**MATERIAL SHOWN**
=======
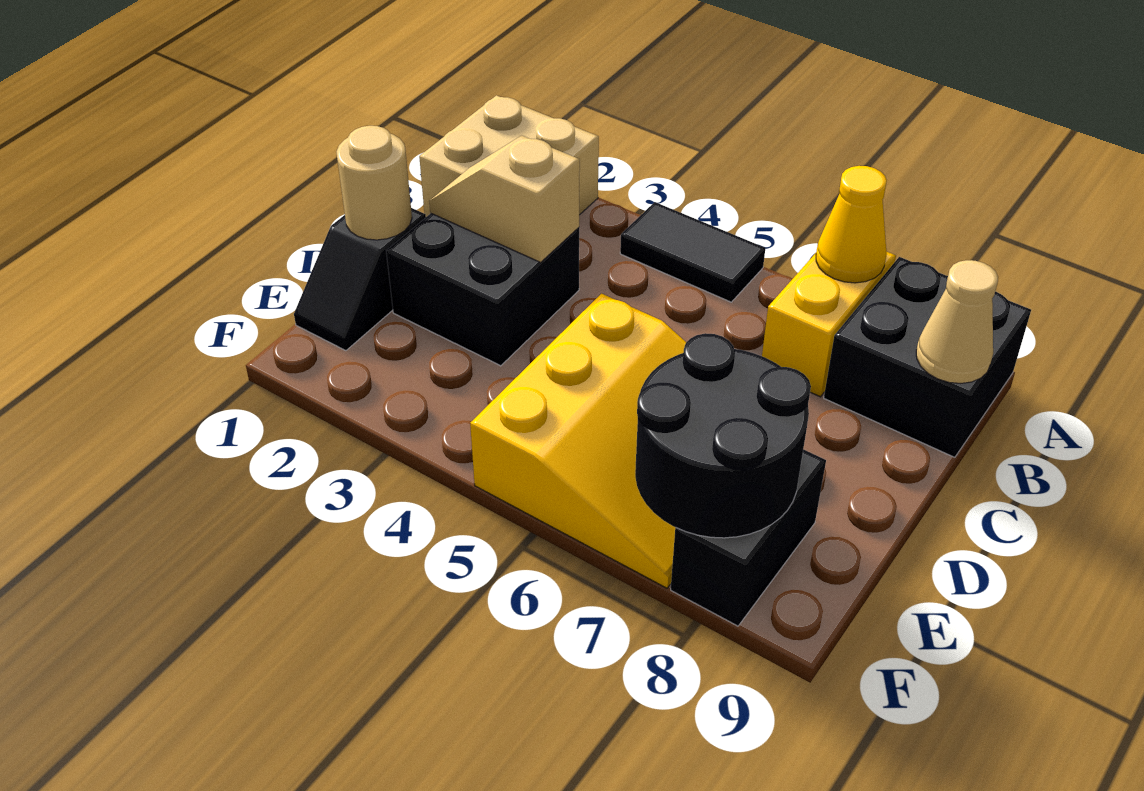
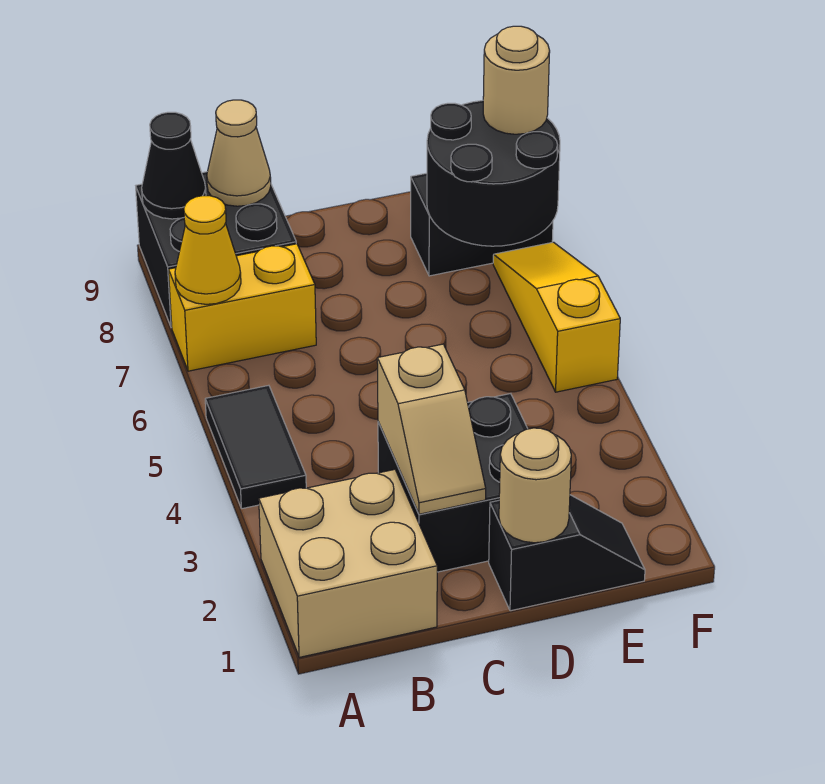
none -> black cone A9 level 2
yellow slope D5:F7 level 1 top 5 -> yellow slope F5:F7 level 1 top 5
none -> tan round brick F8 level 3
=======
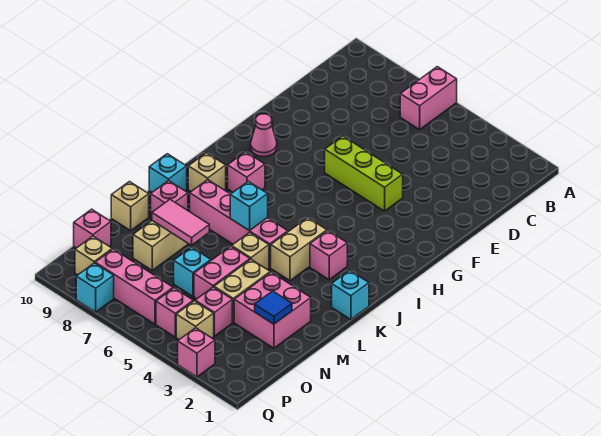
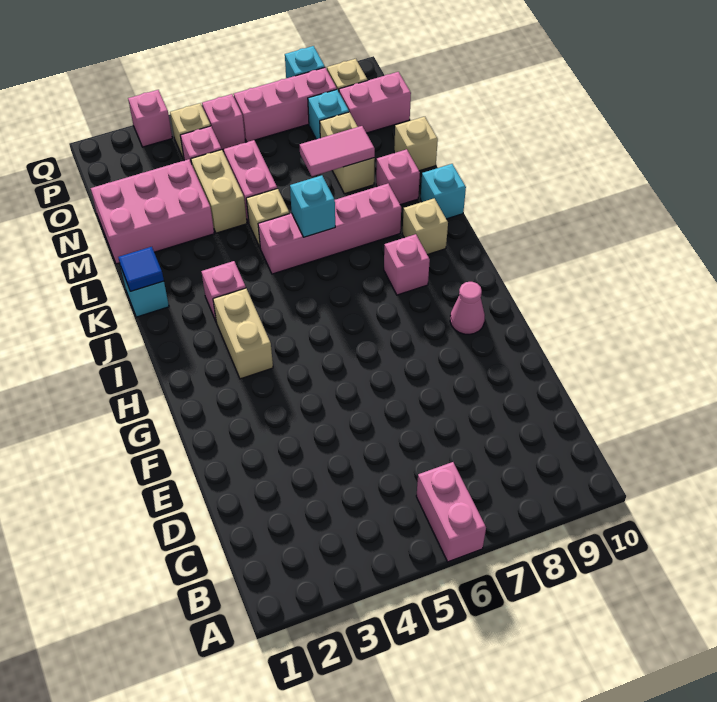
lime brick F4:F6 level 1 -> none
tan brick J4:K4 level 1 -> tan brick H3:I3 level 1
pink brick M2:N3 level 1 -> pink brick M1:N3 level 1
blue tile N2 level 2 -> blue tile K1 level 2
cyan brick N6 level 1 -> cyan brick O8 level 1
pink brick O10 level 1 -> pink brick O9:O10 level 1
=======
**TASK BRIEF**
Count how many lines in the data contain the word "none". Reply with that number only.

**RESULT**
3